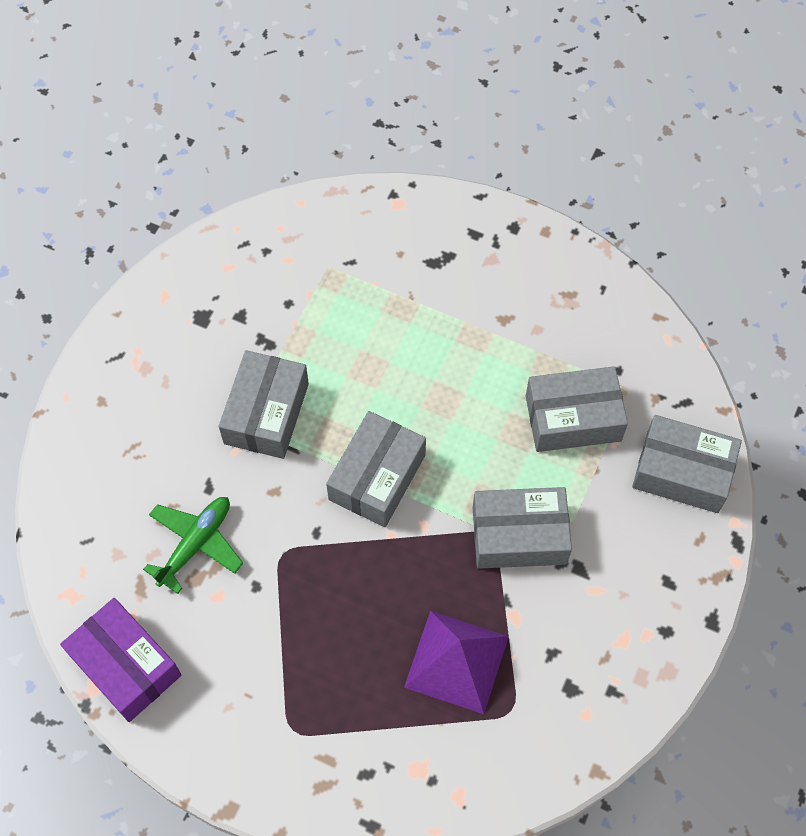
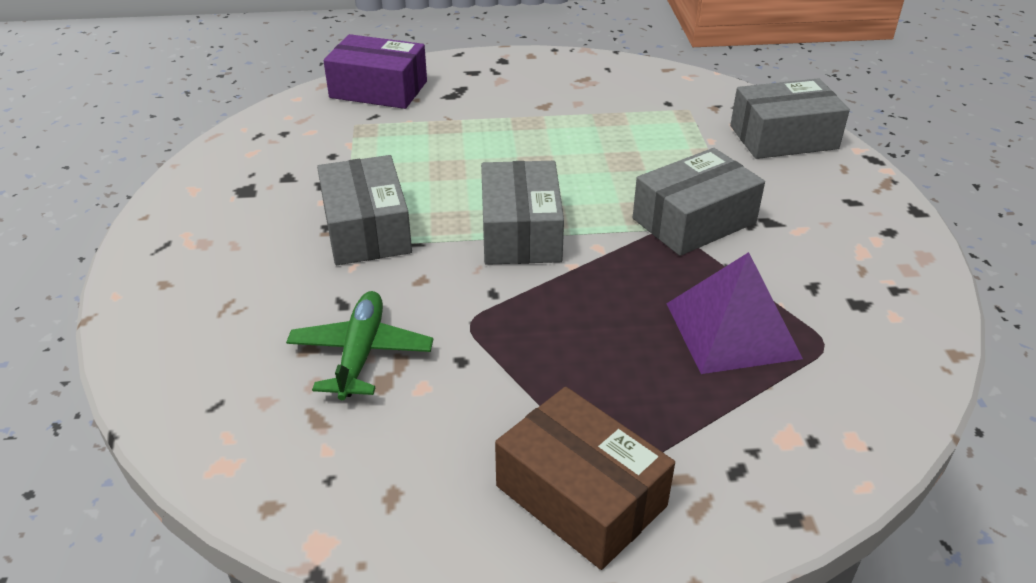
camera: 30 degrees left, 25 degrees down
(126, 665) = (348, 504): purple box -> purple box (378, 89)
(259, 737) = (581, 496): none -> brown box
(573, 418) = (661, 138): grey box -> none

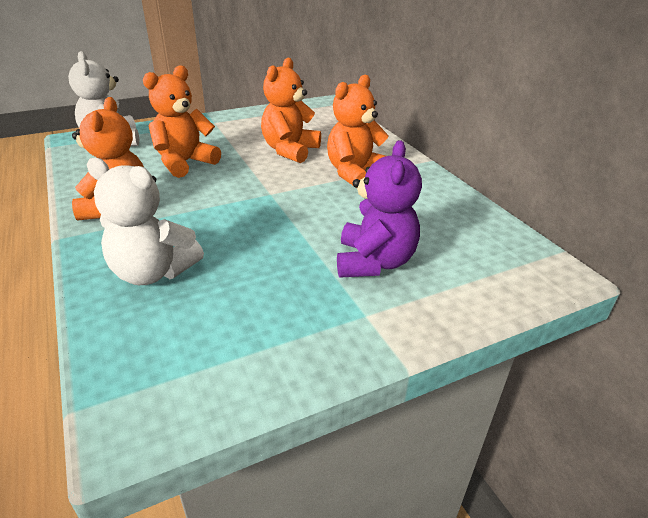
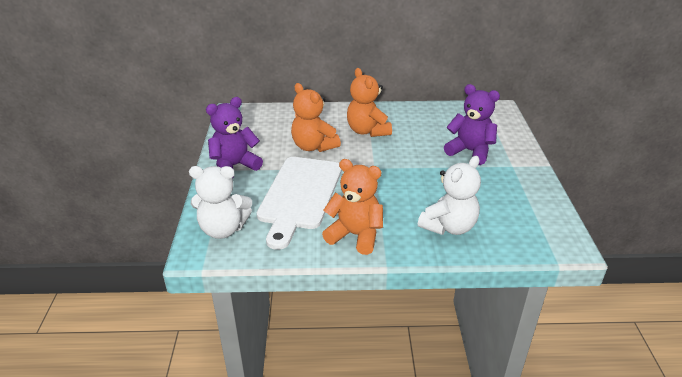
camera: 65 degrees left, 0 degrees up
(185, 163) = (300, 195): orange teddy bear -> white cutting board
(222, 124) = (234, 166): none -> purple teddy bear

+--

● PROBLEM DETAILS:
Please repeat each line above exactly as it appears, but omit the pictures.

● ANSWER SPACE:
camera: 30 degrees left, 25 degrees down
(126, 665) = (348, 504): purple box -> purple box (378, 89)
(259, 737) = (581, 496): none -> brown box
(573, 418) = (661, 138): grey box -> none

camera: 65 degrees left, 0 degrees up
(185, 163) = (300, 195): orange teddy bear -> white cutting board
(222, 124) = (234, 166): none -> purple teddy bear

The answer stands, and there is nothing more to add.